*EXERCISE BRIEF*
The following entries should be restated word for word, pictures excluded.

*THE DATA*

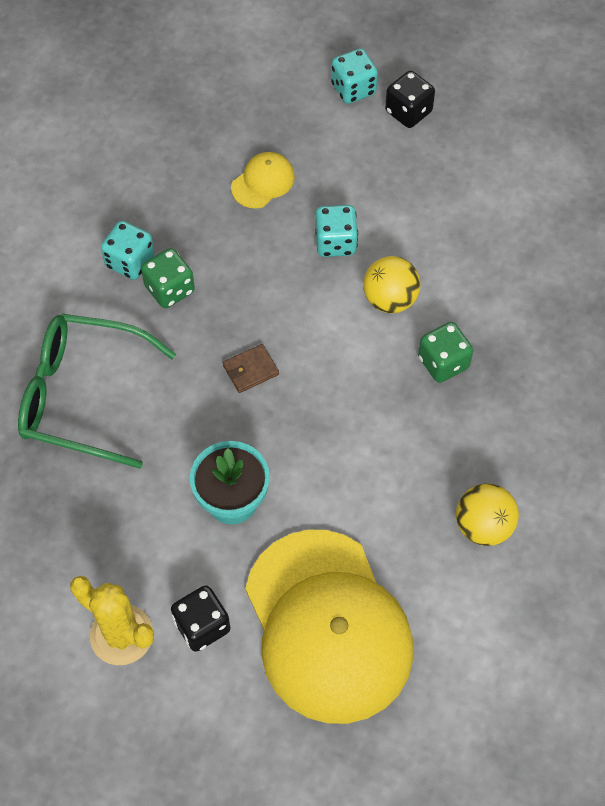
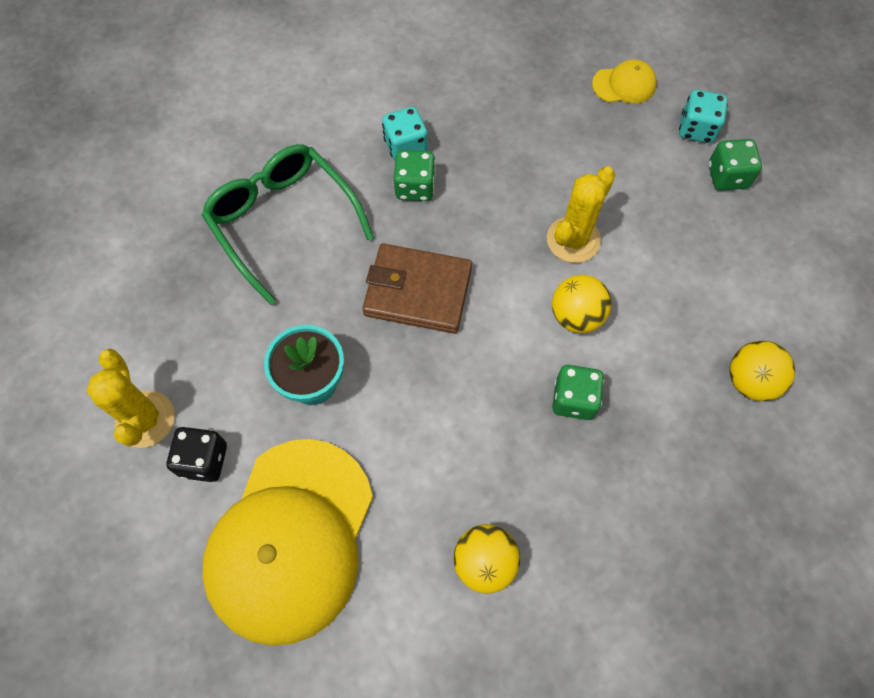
camera: 40 degrees right, 5 degrees up
brown wallet [223,344,279,393] -> brown wallet [362,243,472,334], size x2.15
yellow cap [231,152,295,208] -> yellow cap moved to [592,59,657,103]
turquoise dice [315,205,358,257] -> yellow cactus [547,166,615,263]
black dice [385,71,435,128] -> green dice [709,139,762,191]
none -> yellow ball [729,341,795,401]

*THE COMPLETED TASK*
camera: 40 degrees right, 5 degrees up
brown wallet [223,344,279,393] -> brown wallet [362,243,472,334], size x2.15
yellow cap [231,152,295,208] -> yellow cap moved to [592,59,657,103]
turquoise dice [315,205,358,257] -> yellow cactus [547,166,615,263]
black dice [385,71,435,128] -> green dice [709,139,762,191]
none -> yellow ball [729,341,795,401]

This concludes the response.